> TASK DIRECTIONS
Return every line in the records below that contains the string "time", copying each one in full.

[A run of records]

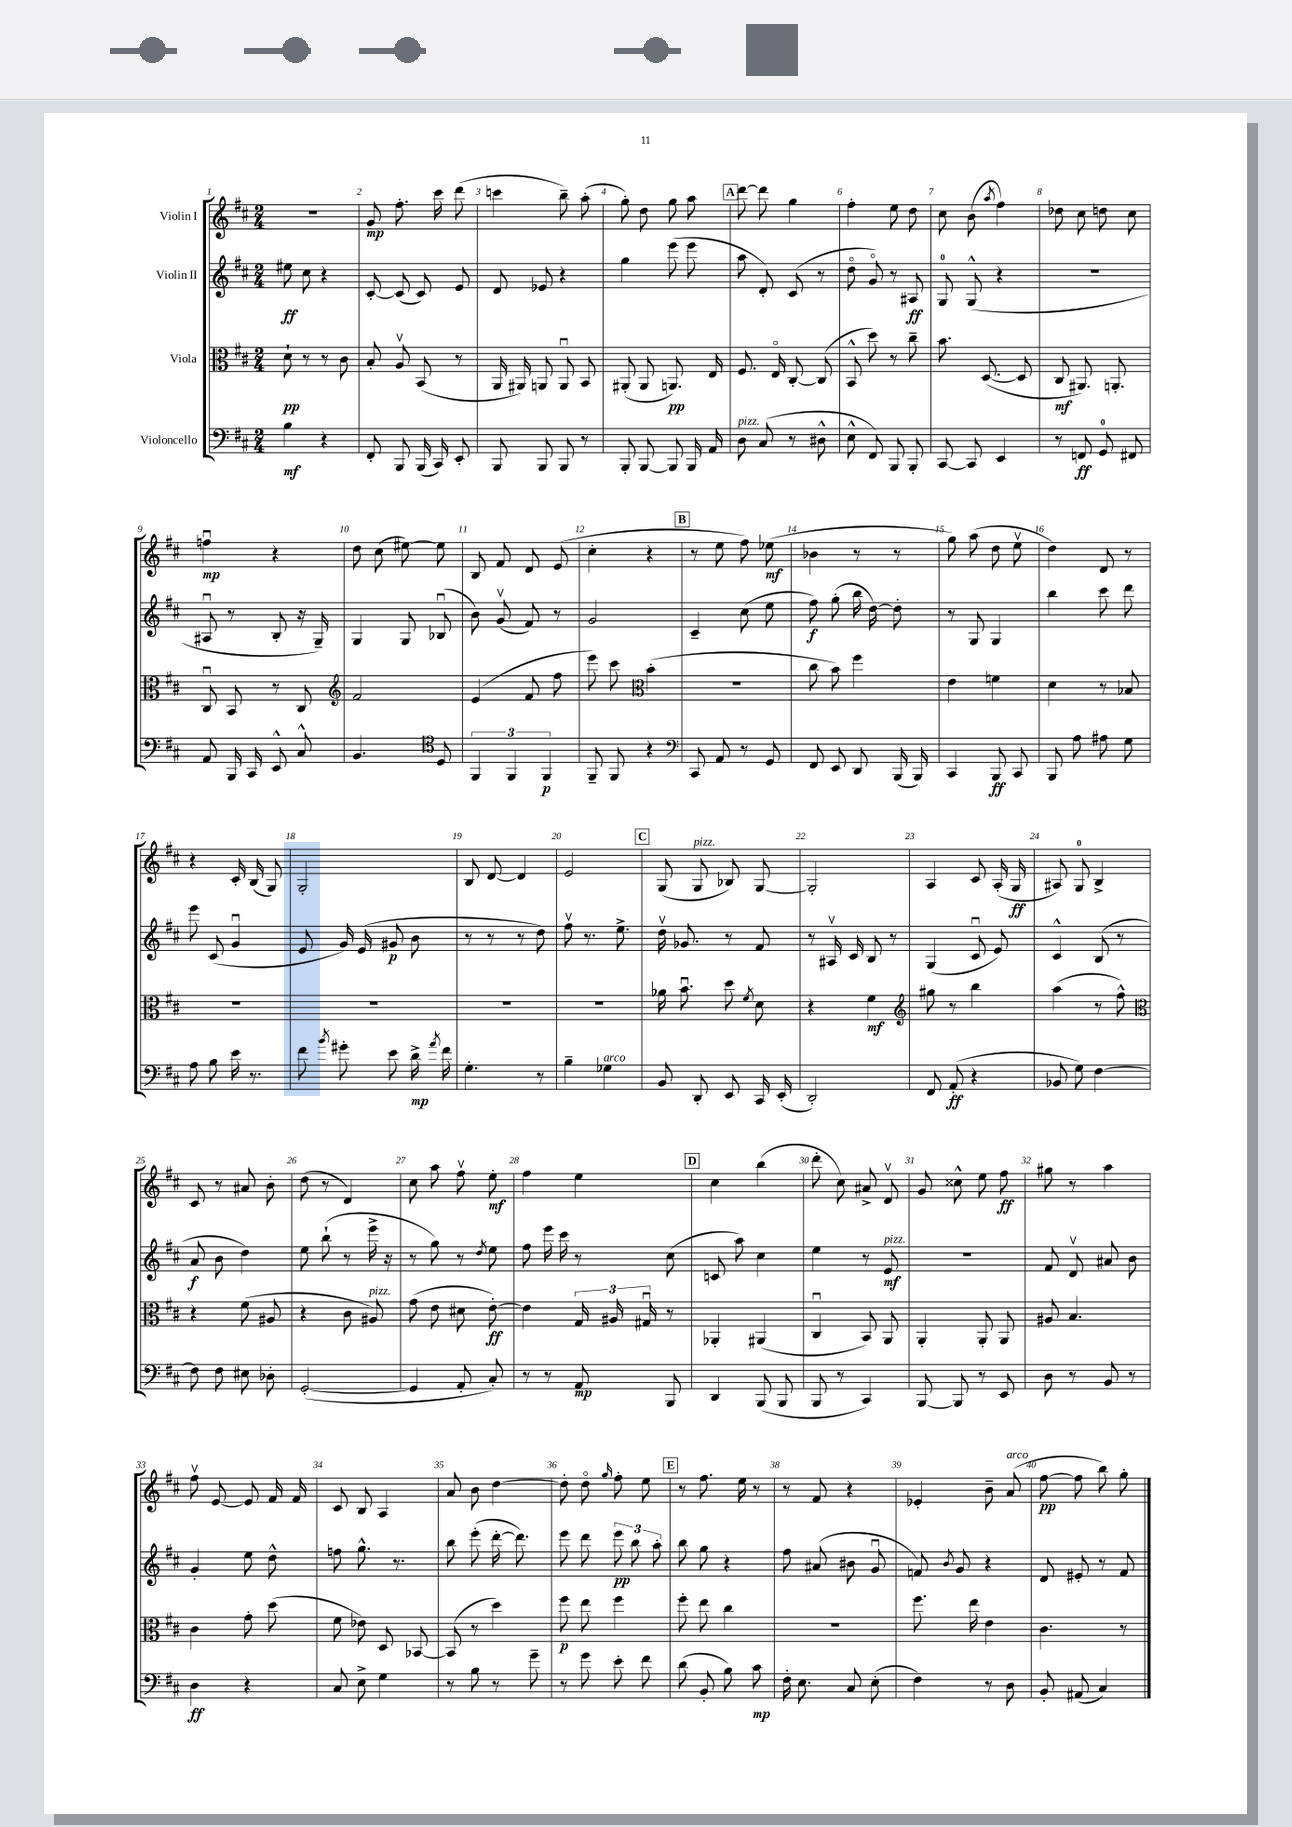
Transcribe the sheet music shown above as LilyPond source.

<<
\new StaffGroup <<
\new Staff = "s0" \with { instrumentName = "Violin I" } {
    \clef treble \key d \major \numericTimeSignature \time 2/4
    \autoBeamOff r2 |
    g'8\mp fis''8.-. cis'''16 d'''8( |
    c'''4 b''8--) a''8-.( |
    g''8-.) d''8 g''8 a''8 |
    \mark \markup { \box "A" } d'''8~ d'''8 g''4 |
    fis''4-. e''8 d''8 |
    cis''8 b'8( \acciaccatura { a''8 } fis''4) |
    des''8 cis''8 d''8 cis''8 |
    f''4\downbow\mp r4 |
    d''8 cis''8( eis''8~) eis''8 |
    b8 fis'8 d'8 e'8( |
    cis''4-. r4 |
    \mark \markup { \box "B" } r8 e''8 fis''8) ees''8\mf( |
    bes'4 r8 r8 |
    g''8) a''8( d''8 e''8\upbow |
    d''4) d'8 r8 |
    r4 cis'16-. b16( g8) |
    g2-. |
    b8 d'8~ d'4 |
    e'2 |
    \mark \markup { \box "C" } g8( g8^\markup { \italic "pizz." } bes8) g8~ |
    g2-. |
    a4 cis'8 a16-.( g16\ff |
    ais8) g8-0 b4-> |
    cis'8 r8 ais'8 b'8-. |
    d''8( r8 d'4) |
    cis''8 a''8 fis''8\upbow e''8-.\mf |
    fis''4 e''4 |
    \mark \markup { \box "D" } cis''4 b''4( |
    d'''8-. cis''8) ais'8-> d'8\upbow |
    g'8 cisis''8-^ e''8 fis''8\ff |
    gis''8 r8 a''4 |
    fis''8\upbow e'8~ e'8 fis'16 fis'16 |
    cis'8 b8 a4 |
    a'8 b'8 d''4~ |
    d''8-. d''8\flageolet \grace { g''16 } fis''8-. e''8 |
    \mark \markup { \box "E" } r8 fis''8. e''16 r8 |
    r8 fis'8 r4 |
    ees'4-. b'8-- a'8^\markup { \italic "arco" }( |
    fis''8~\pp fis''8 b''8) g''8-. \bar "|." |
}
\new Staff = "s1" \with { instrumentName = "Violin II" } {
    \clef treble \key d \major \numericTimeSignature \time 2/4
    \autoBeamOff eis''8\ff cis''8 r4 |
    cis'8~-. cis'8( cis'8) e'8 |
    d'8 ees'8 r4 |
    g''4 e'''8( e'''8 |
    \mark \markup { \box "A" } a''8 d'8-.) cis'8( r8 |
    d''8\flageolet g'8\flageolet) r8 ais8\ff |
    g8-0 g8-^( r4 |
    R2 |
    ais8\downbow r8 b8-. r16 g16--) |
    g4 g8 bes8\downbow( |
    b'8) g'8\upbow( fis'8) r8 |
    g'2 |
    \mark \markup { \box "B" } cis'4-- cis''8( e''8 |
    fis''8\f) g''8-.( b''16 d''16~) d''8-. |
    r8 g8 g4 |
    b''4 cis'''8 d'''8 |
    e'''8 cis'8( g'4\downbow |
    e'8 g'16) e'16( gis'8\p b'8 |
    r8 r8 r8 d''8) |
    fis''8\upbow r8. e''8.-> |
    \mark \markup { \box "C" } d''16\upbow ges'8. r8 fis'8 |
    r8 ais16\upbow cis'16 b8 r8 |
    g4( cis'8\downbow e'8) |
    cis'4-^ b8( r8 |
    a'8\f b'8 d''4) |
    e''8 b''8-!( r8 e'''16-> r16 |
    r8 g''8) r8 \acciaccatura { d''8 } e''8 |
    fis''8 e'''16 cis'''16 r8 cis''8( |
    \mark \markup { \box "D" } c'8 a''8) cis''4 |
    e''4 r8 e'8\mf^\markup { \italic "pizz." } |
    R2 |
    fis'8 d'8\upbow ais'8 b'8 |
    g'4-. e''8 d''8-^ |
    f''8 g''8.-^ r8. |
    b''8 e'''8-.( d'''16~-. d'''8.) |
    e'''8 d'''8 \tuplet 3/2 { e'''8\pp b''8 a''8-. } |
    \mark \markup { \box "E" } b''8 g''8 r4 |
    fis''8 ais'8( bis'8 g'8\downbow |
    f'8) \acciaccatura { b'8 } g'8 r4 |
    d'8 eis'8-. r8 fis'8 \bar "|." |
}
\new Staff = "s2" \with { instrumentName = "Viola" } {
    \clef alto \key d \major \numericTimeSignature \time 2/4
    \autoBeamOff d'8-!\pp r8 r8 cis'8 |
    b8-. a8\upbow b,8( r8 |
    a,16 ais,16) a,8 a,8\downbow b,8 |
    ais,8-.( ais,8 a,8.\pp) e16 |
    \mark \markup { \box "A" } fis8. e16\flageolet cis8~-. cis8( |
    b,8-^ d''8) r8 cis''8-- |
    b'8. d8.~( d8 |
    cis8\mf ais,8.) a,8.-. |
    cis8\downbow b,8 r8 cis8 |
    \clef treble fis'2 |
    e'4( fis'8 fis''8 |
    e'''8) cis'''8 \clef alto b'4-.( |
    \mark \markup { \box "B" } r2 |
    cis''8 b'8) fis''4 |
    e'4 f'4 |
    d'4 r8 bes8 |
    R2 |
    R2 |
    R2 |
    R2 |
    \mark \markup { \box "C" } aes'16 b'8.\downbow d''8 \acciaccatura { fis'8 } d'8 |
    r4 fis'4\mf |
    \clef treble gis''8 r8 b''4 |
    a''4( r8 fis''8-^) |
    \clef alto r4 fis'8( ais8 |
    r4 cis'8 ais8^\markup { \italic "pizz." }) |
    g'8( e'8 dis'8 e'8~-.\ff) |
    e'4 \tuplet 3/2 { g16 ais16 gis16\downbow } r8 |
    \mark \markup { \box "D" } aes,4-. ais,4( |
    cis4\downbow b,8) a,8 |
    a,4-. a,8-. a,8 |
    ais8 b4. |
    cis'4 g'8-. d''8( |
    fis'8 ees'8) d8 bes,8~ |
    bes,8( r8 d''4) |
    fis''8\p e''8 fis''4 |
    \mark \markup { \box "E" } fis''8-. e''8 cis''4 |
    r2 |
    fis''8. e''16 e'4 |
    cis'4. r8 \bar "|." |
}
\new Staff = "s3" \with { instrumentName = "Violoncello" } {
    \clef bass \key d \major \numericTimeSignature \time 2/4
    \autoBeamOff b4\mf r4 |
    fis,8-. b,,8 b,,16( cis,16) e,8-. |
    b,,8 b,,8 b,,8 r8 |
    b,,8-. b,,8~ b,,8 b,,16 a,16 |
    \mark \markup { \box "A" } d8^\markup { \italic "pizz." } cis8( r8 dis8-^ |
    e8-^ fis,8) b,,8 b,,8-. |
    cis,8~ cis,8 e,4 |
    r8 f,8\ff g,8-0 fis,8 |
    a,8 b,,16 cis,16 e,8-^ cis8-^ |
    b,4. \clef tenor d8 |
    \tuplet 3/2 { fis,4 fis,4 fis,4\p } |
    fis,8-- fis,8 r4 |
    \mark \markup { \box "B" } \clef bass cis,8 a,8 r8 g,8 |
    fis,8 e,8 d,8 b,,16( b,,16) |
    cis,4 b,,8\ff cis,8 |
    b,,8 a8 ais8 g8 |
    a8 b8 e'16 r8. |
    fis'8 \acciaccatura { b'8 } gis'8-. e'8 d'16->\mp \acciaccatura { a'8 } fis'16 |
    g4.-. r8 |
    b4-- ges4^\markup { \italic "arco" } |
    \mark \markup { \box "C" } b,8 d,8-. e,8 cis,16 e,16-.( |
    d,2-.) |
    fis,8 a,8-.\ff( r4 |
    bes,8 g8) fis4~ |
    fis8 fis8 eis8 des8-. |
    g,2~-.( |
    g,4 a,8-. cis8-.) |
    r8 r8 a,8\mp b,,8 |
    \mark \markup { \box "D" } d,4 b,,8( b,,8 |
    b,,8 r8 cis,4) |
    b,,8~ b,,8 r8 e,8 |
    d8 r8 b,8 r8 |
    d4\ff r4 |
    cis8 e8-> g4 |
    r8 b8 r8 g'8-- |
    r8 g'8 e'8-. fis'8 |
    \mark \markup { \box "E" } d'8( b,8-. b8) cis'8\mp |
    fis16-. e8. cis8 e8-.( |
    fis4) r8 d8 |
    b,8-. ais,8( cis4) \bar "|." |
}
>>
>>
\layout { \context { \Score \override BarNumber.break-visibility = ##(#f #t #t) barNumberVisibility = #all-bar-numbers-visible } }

> RESULT OF THIS TASK
    \clef treble \key d \major \numericTimeSignature \time 2/4
    \clef treble \key d \major \numericTimeSignature \time 2/4
    \clef alto \key d \major \numericTimeSignature \time 2/4
    \clef bass \key d \major \numericTimeSignature \time 2/4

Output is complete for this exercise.